Would you mind restating all of the records word for word, skipping the pictures?

[Image sequences with shape edits]
◇ ◇ ◇

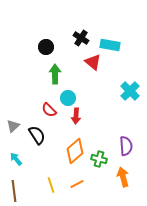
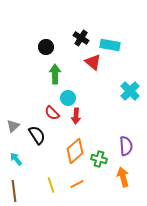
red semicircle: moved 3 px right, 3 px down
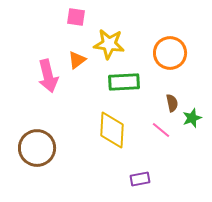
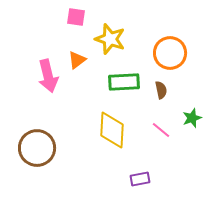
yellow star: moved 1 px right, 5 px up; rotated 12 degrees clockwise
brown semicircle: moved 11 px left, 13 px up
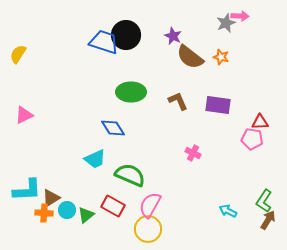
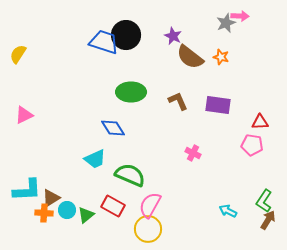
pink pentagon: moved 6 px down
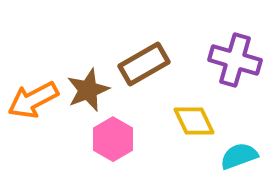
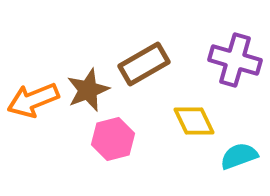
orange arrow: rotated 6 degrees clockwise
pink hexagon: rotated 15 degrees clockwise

◇ ◇ ◇

_Answer for this exercise_.
red semicircle: moved 3 px right, 3 px down
yellow star: moved 1 px right, 5 px up; rotated 12 degrees clockwise
brown semicircle: moved 11 px left, 13 px up
pink pentagon: moved 6 px down
orange arrow: rotated 6 degrees clockwise
pink hexagon: rotated 15 degrees clockwise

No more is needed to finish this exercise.